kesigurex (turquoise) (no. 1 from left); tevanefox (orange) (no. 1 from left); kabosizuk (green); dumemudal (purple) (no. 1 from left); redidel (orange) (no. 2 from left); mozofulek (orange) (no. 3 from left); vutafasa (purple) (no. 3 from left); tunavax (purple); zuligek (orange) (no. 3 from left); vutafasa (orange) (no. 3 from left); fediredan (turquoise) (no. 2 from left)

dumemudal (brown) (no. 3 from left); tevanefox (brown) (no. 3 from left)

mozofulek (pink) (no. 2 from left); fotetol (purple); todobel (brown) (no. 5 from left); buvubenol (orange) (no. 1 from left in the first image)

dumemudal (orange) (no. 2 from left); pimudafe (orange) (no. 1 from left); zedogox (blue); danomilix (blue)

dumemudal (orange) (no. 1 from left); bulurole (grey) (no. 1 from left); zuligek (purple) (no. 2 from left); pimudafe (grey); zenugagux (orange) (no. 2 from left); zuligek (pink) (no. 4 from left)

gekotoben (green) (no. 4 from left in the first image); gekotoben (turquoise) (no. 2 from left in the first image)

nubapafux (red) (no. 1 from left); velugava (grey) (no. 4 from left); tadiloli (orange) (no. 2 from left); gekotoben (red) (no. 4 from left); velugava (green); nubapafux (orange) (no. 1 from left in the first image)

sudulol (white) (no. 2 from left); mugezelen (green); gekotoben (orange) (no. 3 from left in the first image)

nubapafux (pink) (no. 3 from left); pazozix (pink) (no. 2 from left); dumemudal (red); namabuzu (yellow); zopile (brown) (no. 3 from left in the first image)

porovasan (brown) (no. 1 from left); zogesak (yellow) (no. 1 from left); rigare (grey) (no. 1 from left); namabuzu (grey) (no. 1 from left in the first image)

######

Your goal: The whole listing above is to be reproduced without any slip.

Answer box:
kesigurex (turquoise) (no. 1 from left); tevanefox (orange) (no. 1 from left); kabosizuk (green); dumemudal (purple) (no. 1 from left); redidel (orange) (no. 2 from left); mozofulek (orange) (no. 3 from left); vutafasa (purple) (no. 3 from left); tunavax (purple); zuligek (orange) (no. 3 from left); vutafasa (orange) (no. 3 from left); fediredan (turquoise) (no. 2 from left)

dumemudal (brown) (no. 3 from left); tevanefox (brown) (no. 3 from left)

mozofulek (pink) (no. 2 from left); fotetol (purple); todobel (brown) (no. 5 from left); buvubenol (orange) (no. 1 from left in the first image)

dumemudal (orange) (no. 2 from left); pimudafe (orange) (no. 1 from left); zedogox (blue); danomilix (blue)

dumemudal (orange) (no. 1 from left); bulurole (grey) (no. 1 from left); zuligek (purple) (no. 2 from left); pimudafe (grey); zenugagux (orange) (no. 2 from left); zuligek (pink) (no. 4 from left)

gekotoben (green) (no. 4 from left in the first image); gekotoben (turquoise) (no. 2 from left in the first image)

nubapafux (red) (no. 1 from left); velugava (grey) (no. 4 from left); tadiloli (orange) (no. 2 from left); gekotoben (red) (no. 4 from left); velugava (green); nubapafux (orange) (no. 1 from left in the first image)

sudulol (white) (no. 2 from left); mugezelen (green); gekotoben (orange) (no. 3 from left in the first image)

nubapafux (pink) (no. 3 from left); pazozix (pink) (no. 2 from left); dumemudal (red); namabuzu (yellow); zopile (brown) (no. 3 from left in the first image)

porovasan (brown) (no. 1 from left); zogesak (yellow) (no. 1 from left); rigare (grey) (no. 1 from left); namabuzu (grey) (no. 1 from left in the first image)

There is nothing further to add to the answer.